(THE PROBLEM)
Only the closing stretch of the material is wanted: the line containing "second_place: [385, 359, 425, 407]" and every line after it, transcribed exactly.

(RECORDS FOR THIS EXERCISE)
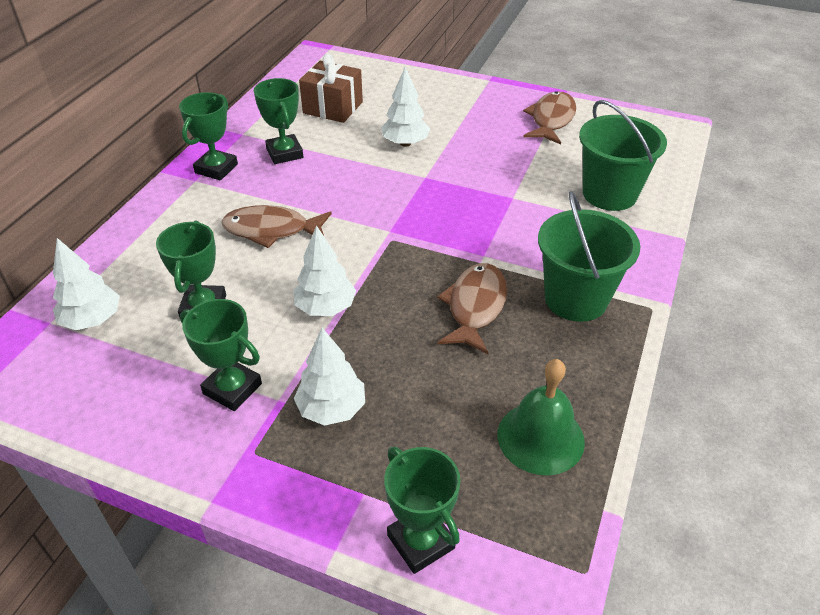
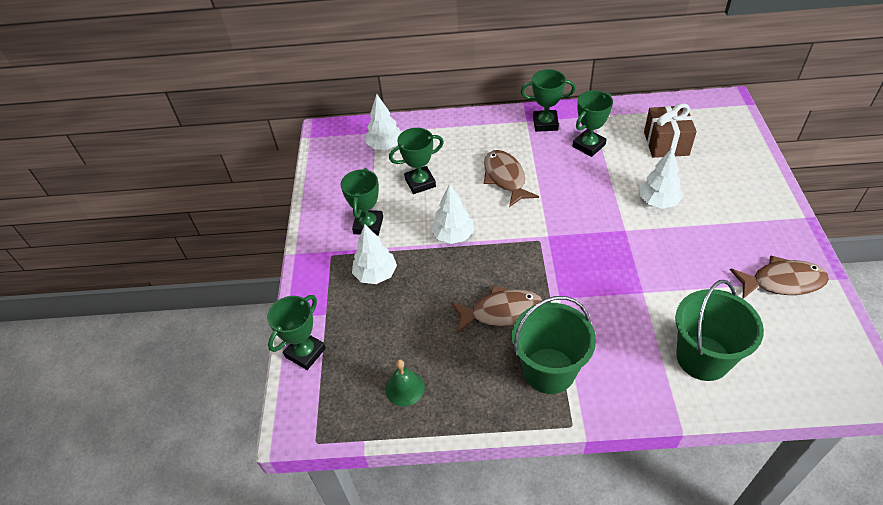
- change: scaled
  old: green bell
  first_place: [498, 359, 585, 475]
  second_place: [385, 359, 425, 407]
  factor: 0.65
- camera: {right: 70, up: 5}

(ANSWER SECTION)
  second_place: [385, 359, 425, 407]
  factor: 0.65
- camera: {right: 70, up: 5}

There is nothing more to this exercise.